*Exercise aim*: Copy every record word for word. Pictures are not part of the copy.

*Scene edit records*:
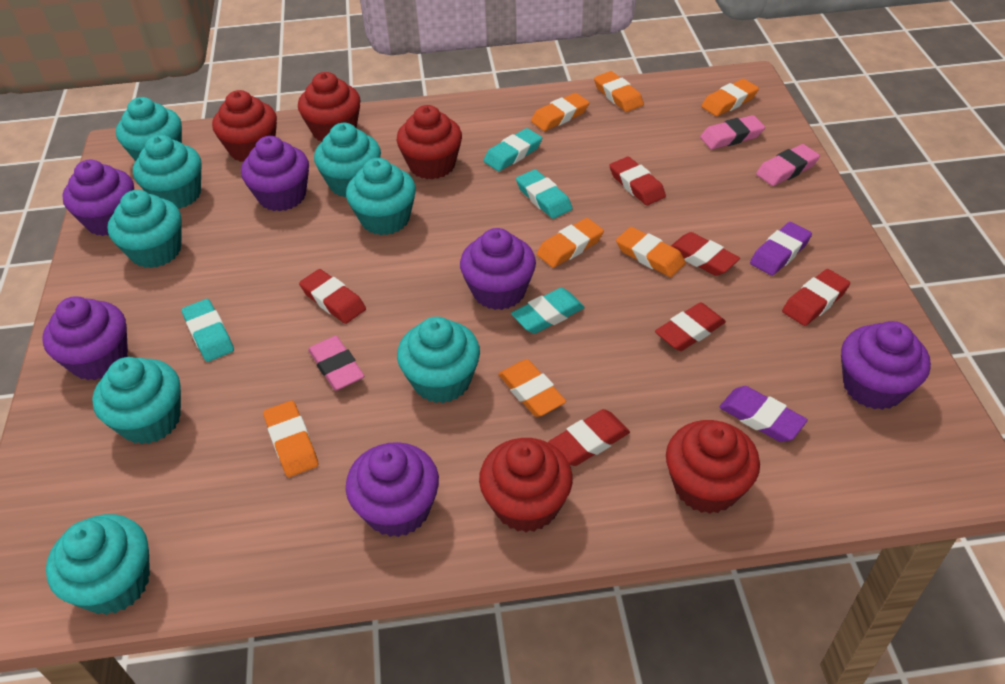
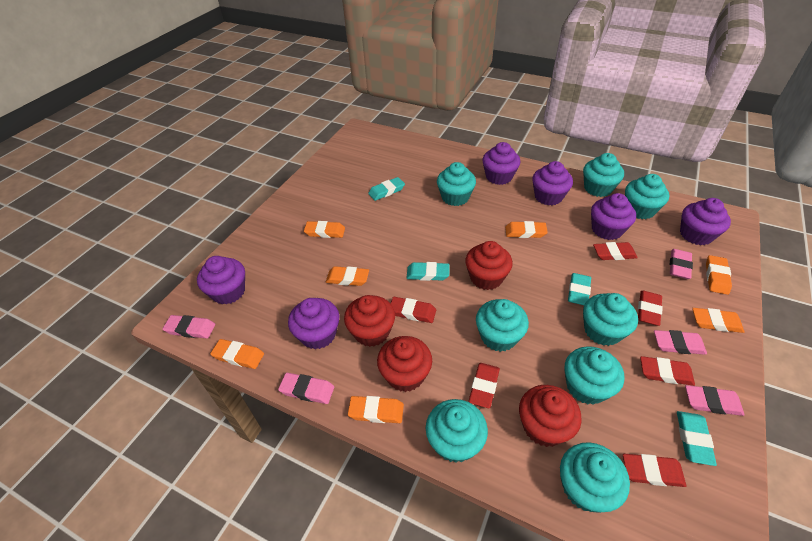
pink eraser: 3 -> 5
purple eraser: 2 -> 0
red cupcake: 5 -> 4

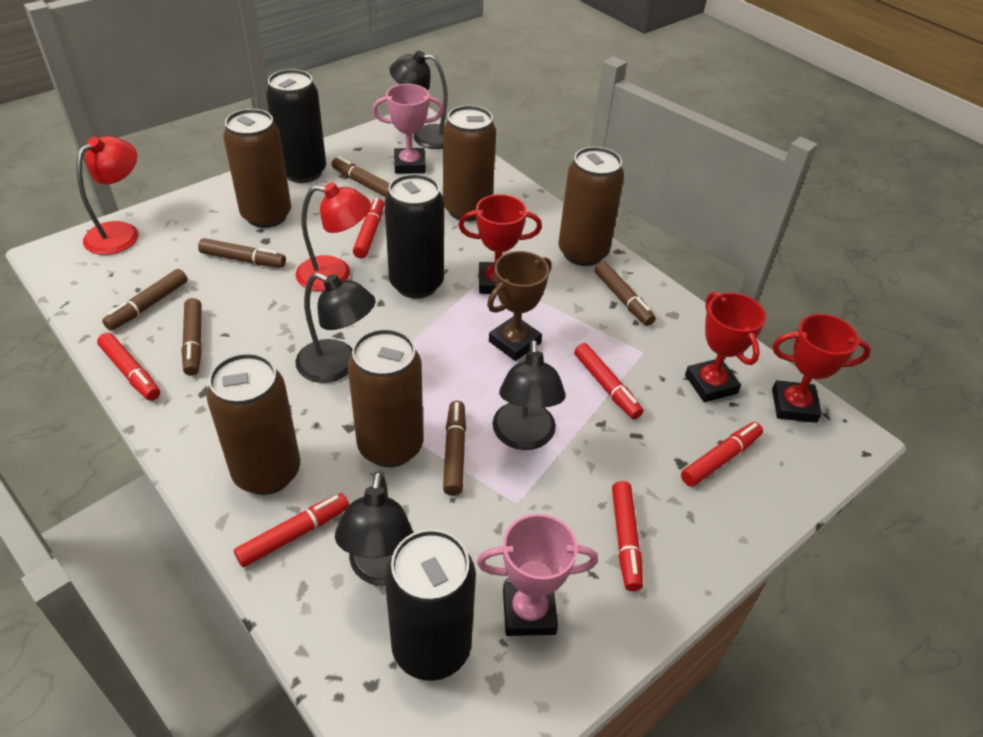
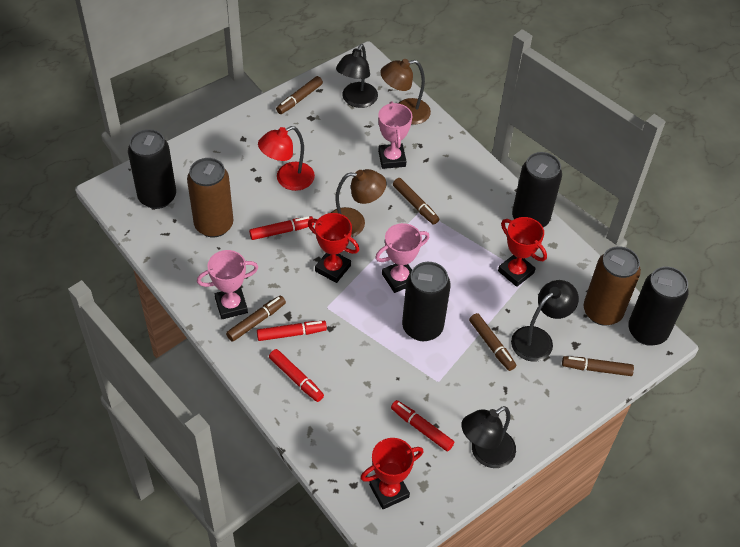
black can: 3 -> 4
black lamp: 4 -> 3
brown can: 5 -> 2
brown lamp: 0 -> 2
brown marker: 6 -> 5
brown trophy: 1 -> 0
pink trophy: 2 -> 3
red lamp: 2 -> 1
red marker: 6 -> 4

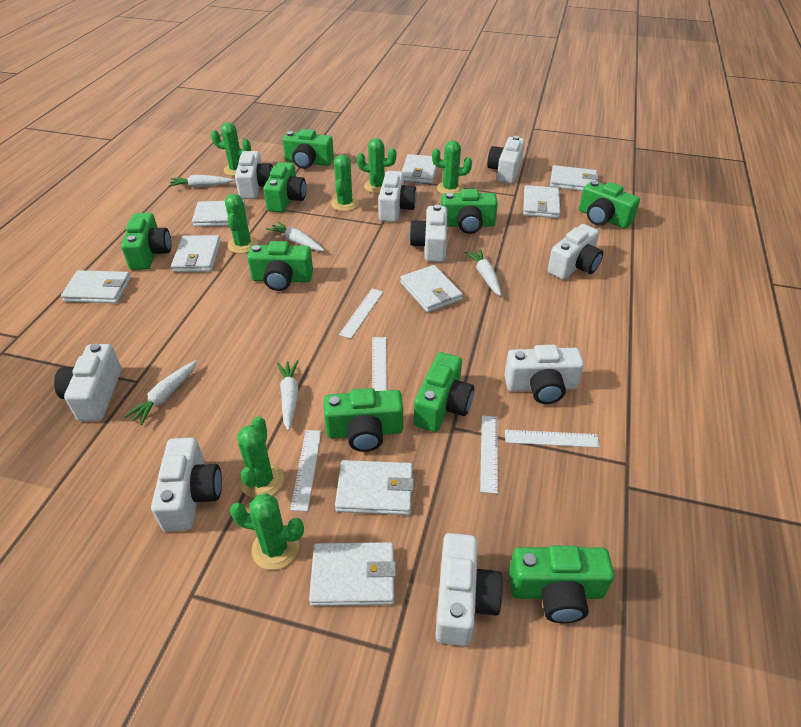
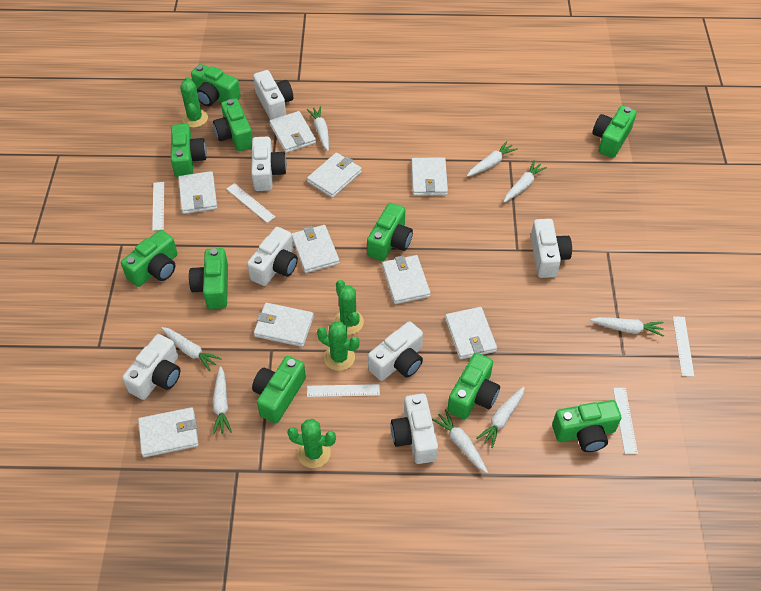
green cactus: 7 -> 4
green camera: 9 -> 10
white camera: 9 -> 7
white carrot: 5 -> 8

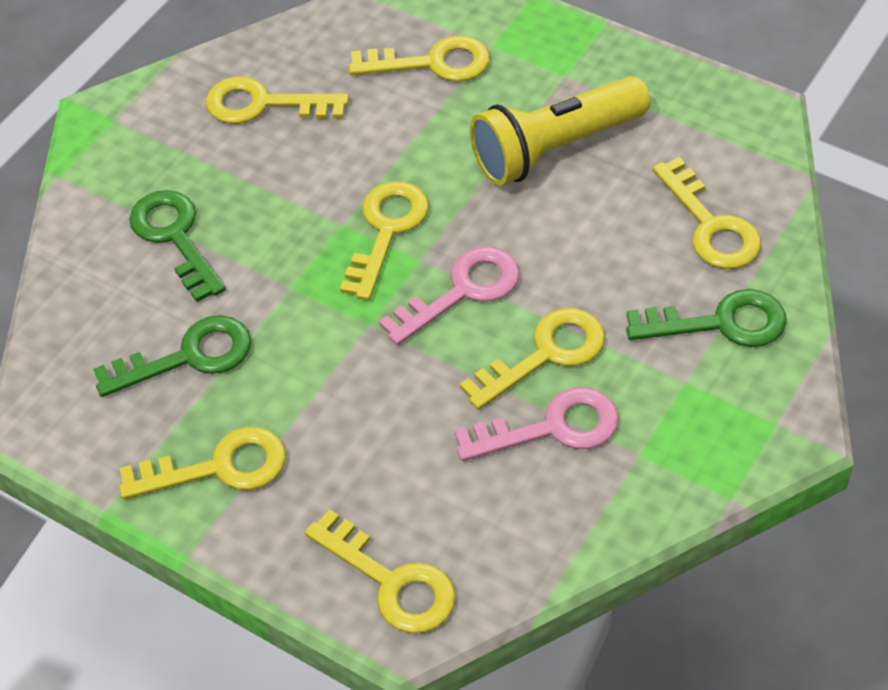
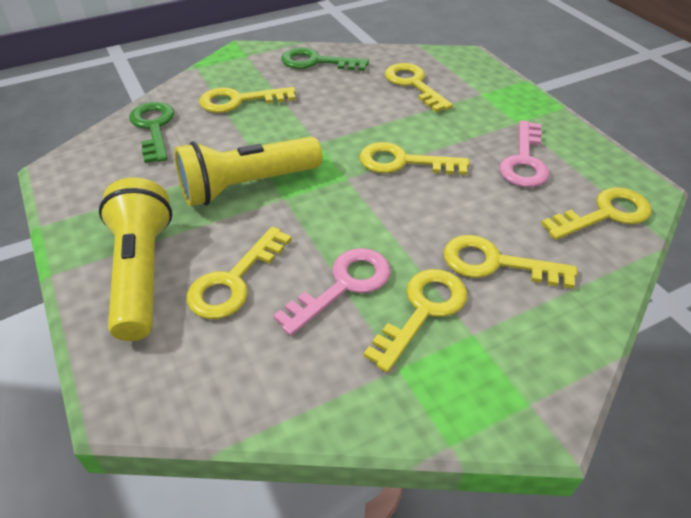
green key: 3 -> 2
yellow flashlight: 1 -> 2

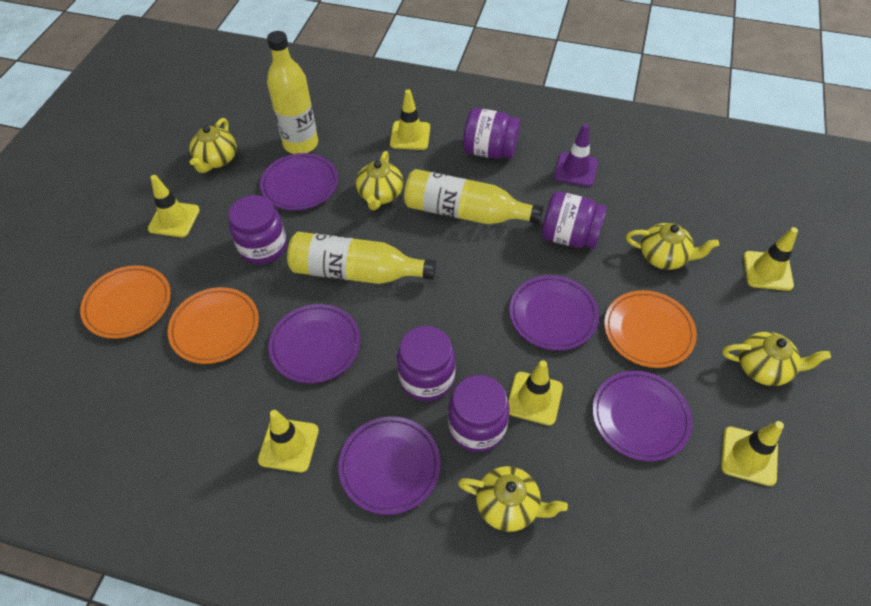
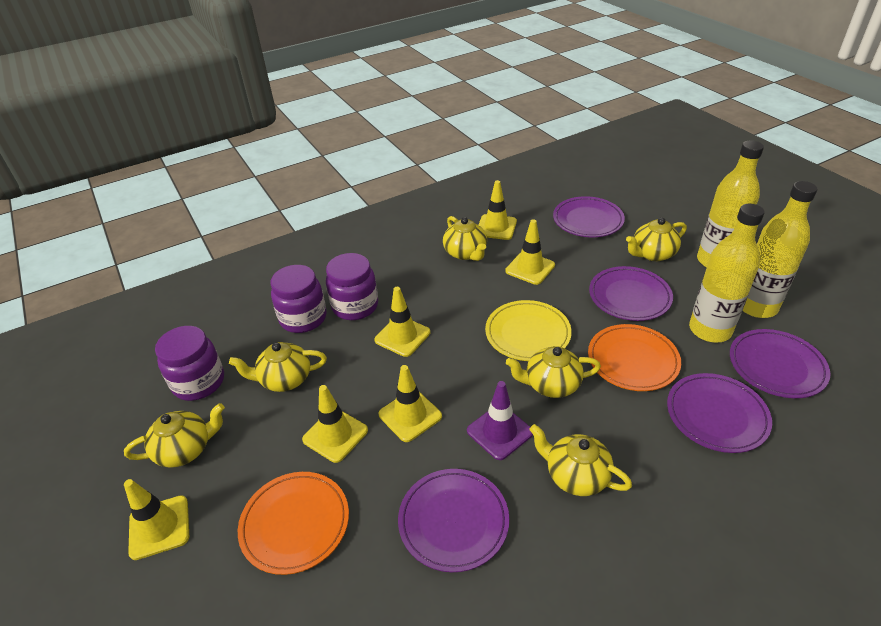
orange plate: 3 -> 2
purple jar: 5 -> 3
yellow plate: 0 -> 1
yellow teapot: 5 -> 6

*Solution for this exercise*:
pink eraser: 3 -> 5
purple eraser: 2 -> 0
red cupcake: 5 -> 4

black can: 3 -> 4
black lamp: 4 -> 3
brown can: 5 -> 2
brown lamp: 0 -> 2
brown marker: 6 -> 5
brown trophy: 1 -> 0
pink trophy: 2 -> 3
red lamp: 2 -> 1
red marker: 6 -> 4

green cactus: 7 -> 4
green camera: 9 -> 10
white camera: 9 -> 7
white carrot: 5 -> 8

green key: 3 -> 2
yellow flashlight: 1 -> 2

orange plate: 3 -> 2
purple jar: 5 -> 3
yellow plate: 0 -> 1
yellow teapot: 5 -> 6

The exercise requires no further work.